Description of the task: In the material below, find every line with "turquoise" and pull it out.

Task inputs:
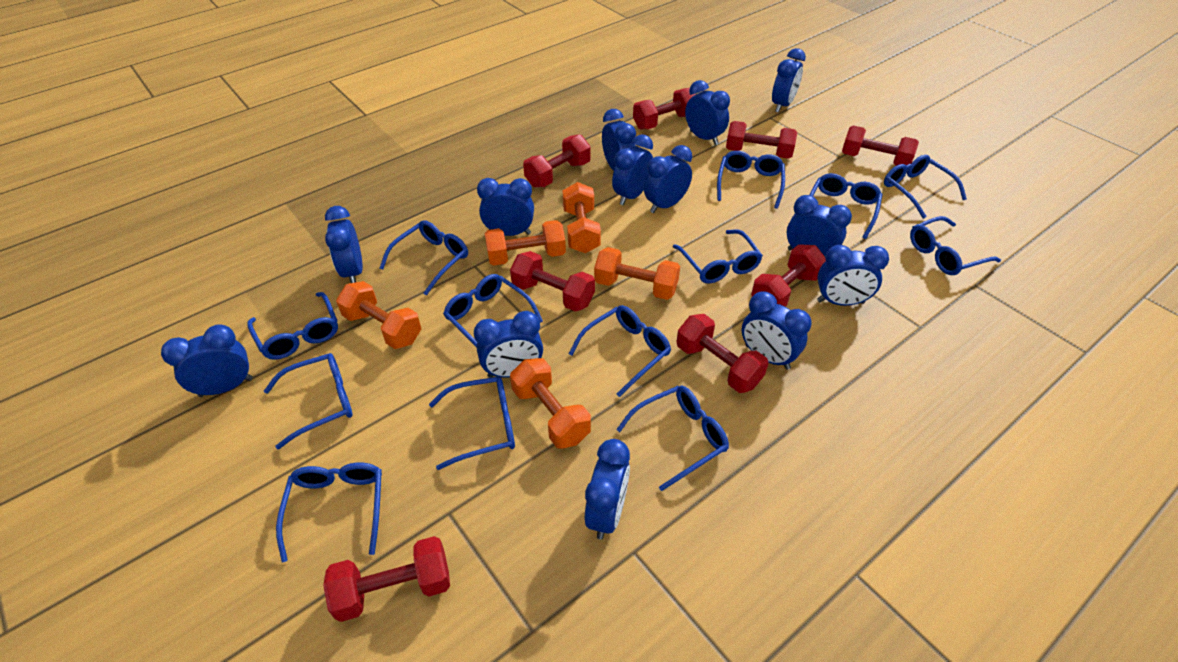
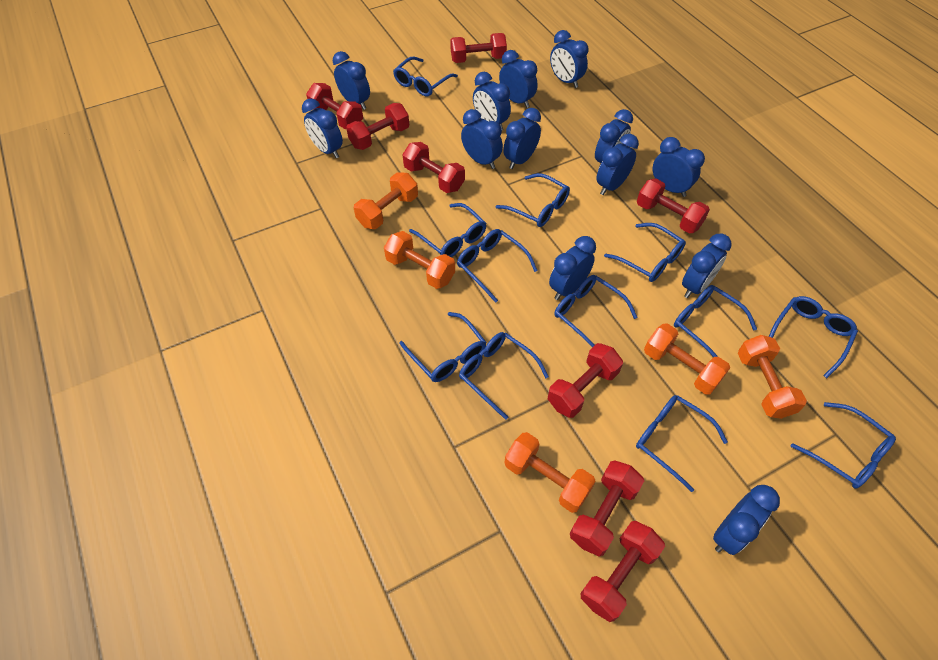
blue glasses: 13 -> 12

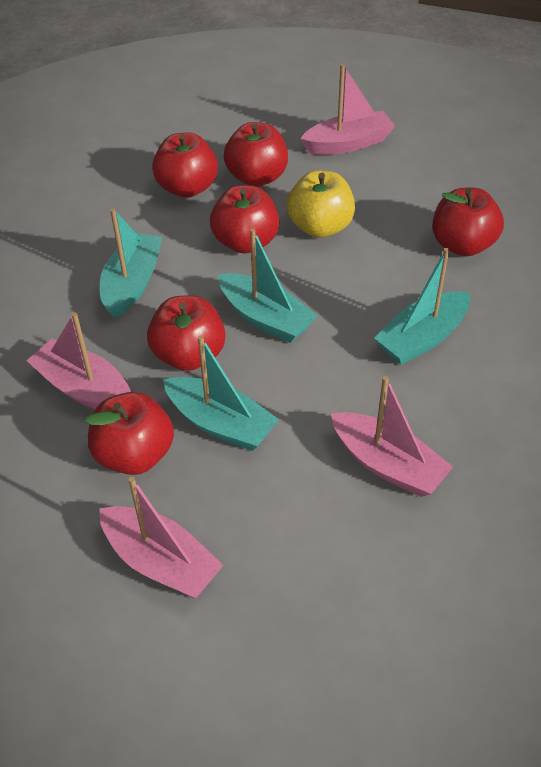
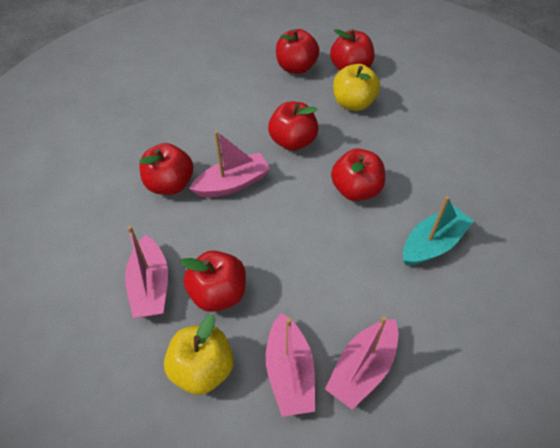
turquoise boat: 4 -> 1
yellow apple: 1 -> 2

==

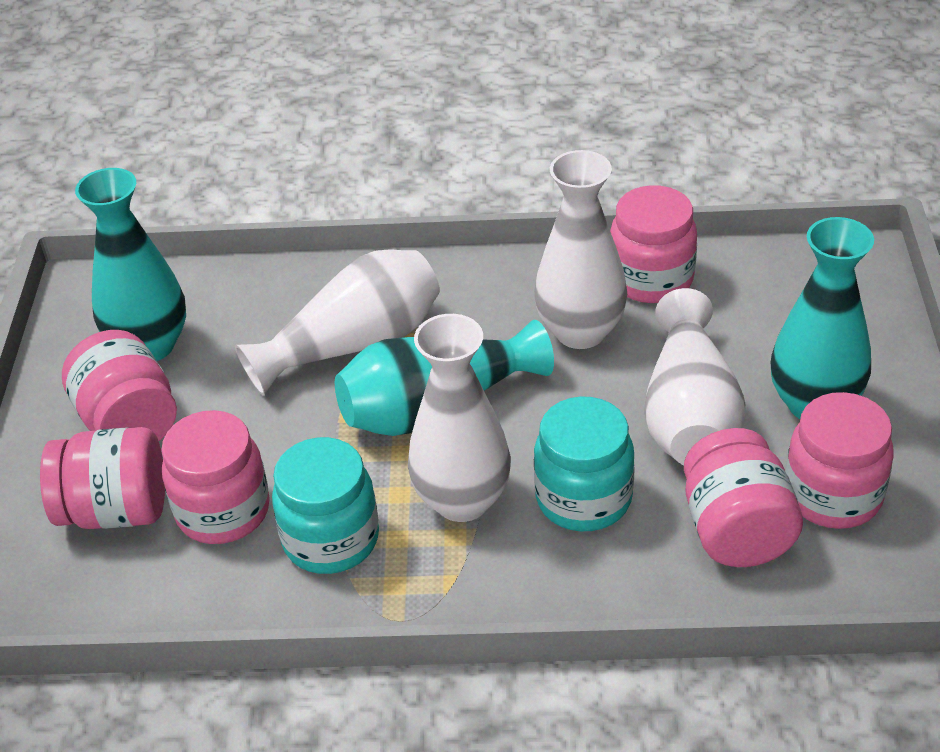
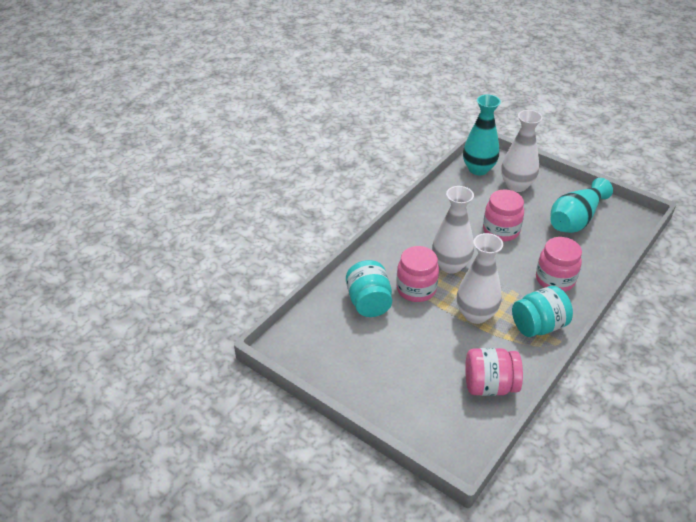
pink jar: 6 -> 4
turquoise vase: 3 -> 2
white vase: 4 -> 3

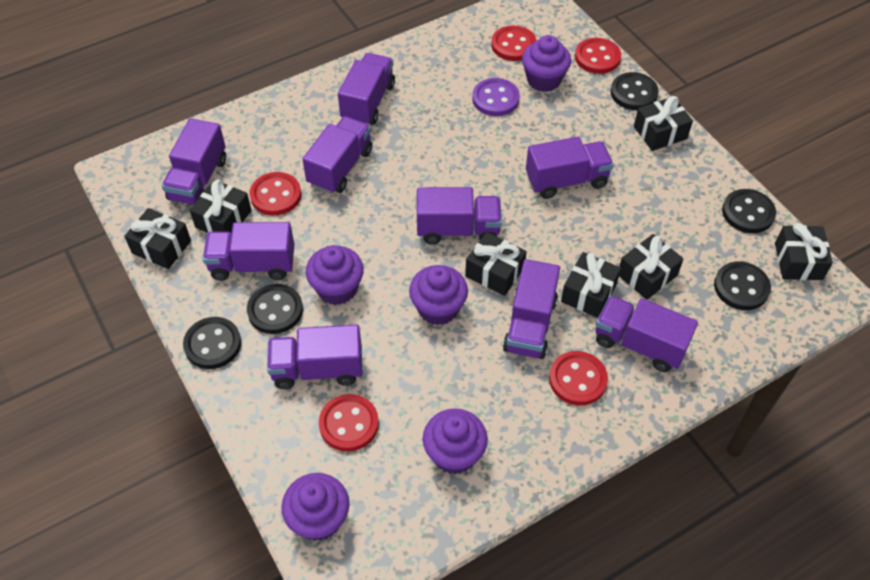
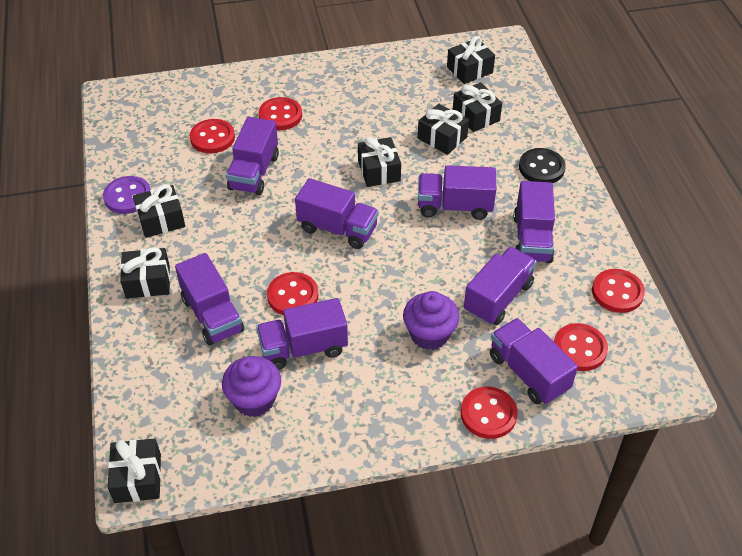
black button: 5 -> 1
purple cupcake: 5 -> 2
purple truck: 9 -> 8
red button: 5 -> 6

Answer box:
turquoise boat: 4 -> 1
turquoise vase: 3 -> 2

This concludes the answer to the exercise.